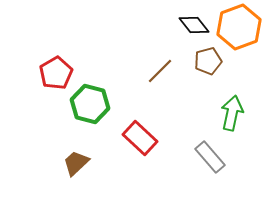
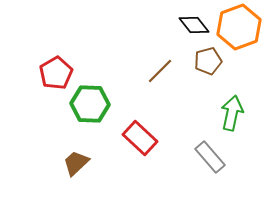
green hexagon: rotated 12 degrees counterclockwise
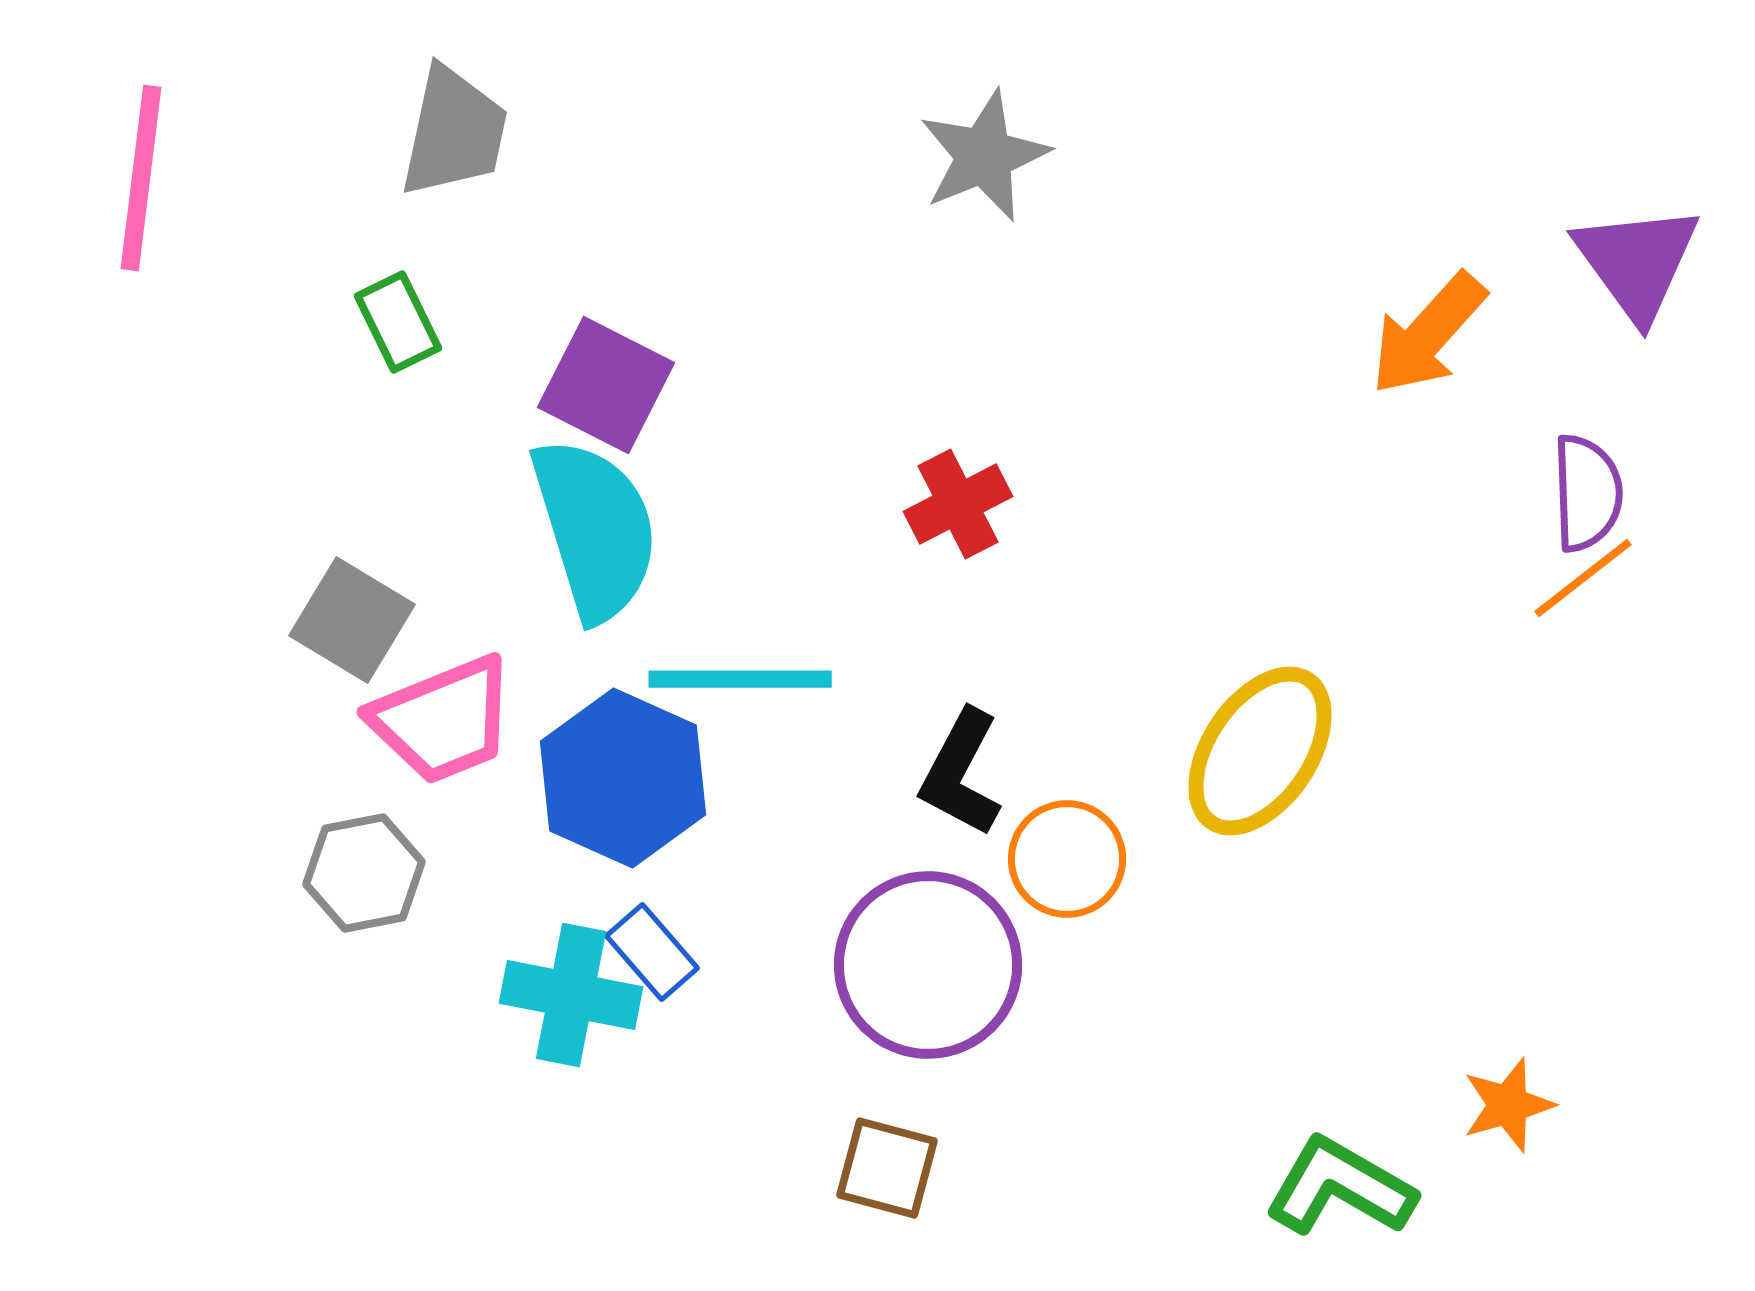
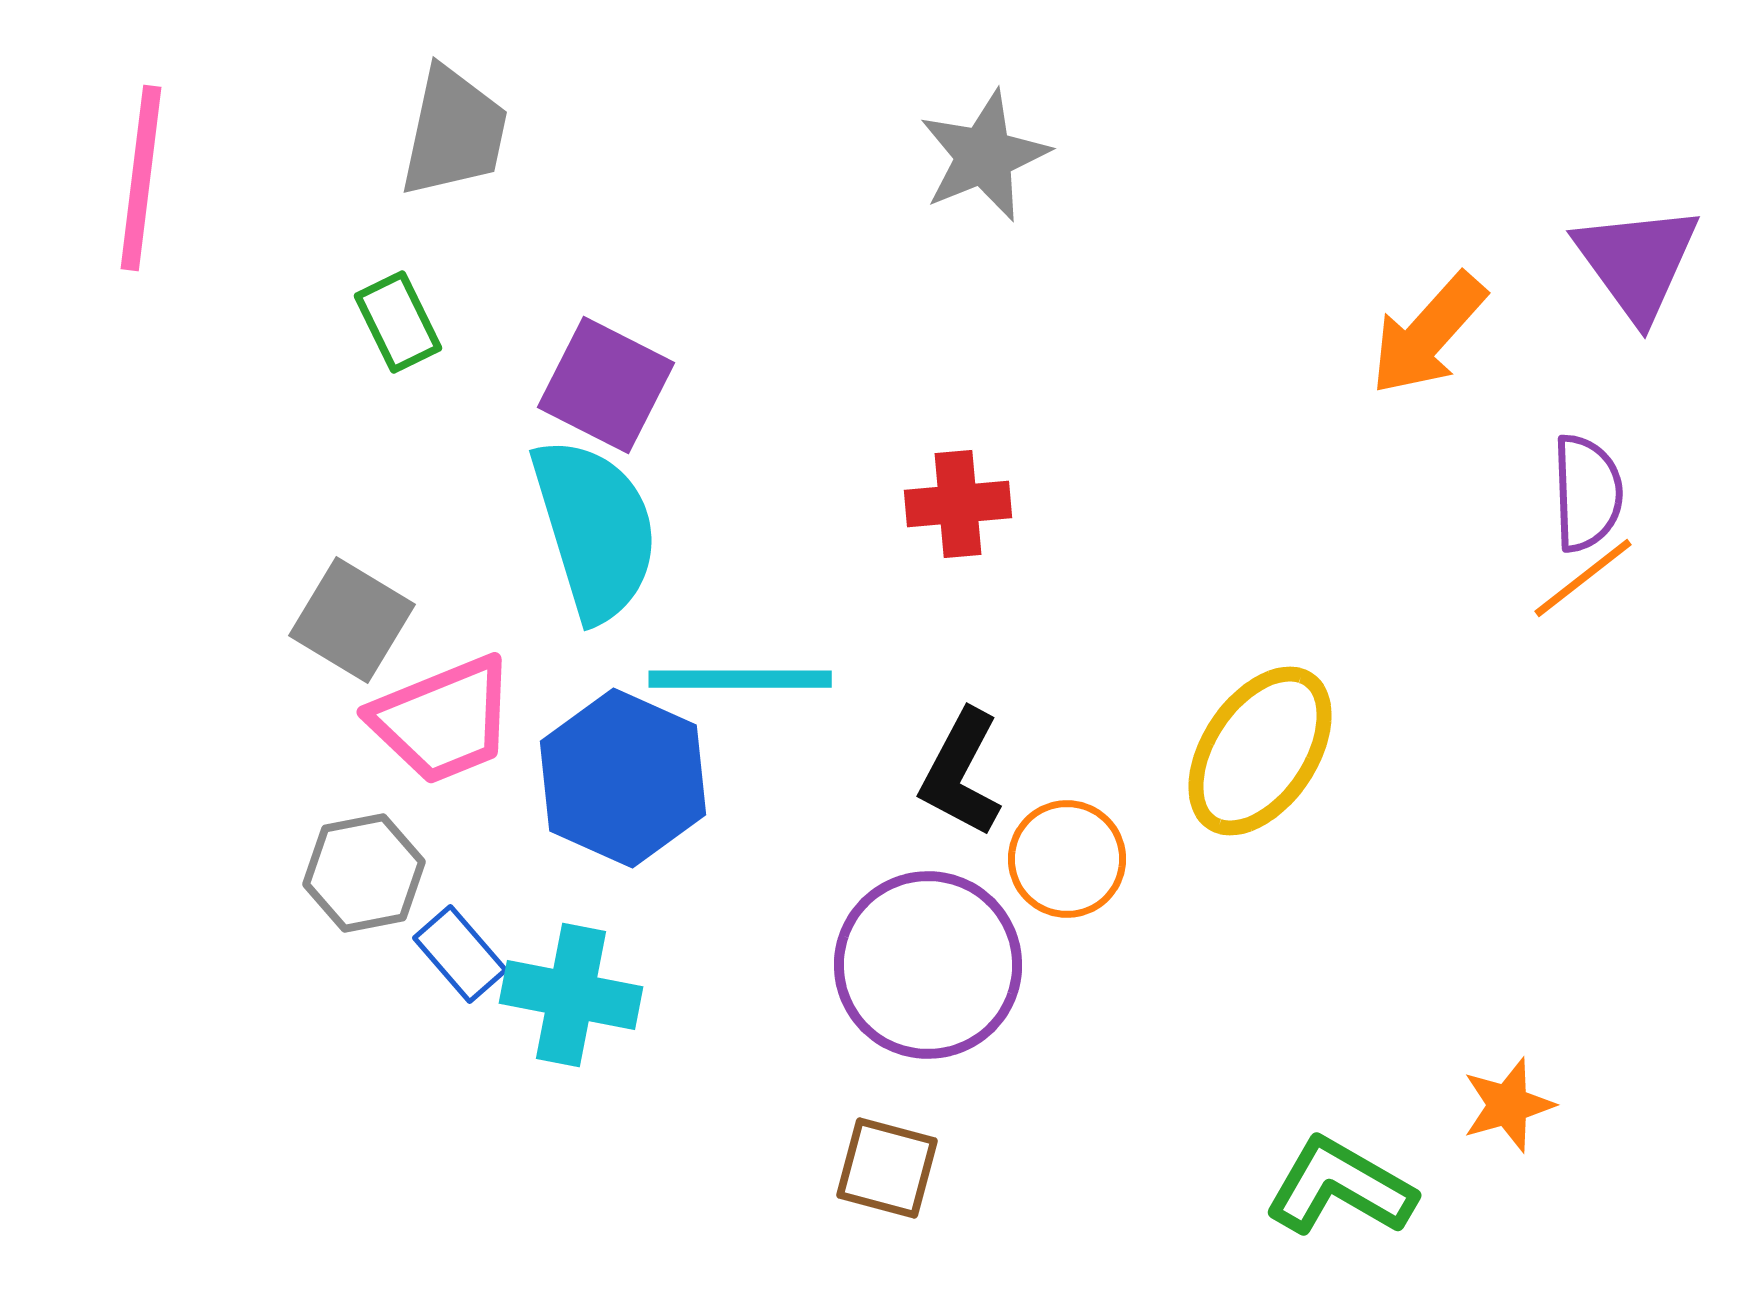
red cross: rotated 22 degrees clockwise
blue rectangle: moved 192 px left, 2 px down
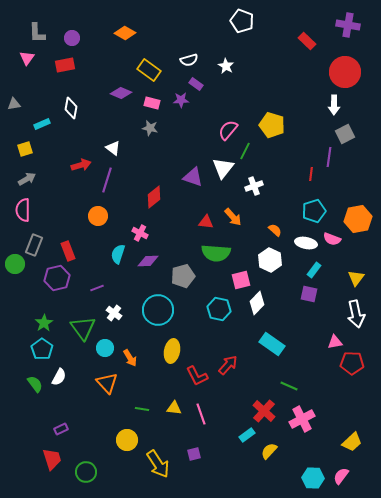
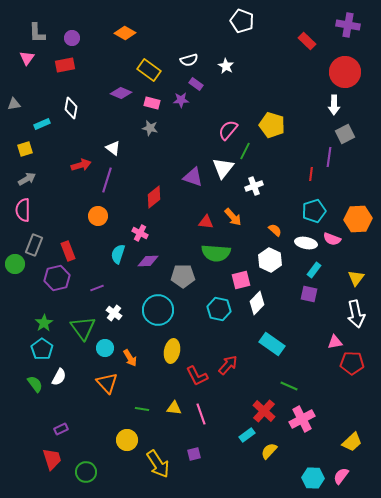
orange hexagon at (358, 219): rotated 8 degrees clockwise
gray pentagon at (183, 276): rotated 15 degrees clockwise
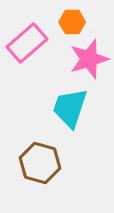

---+---

**Aim of the task**
Whichever lines of the data include the word "degrees", pull them out.

**Answer box**
green hexagon: rotated 12 degrees counterclockwise
red cross: rotated 22 degrees clockwise
orange hexagon at (358, 219): rotated 8 degrees clockwise
gray pentagon at (183, 276): rotated 15 degrees clockwise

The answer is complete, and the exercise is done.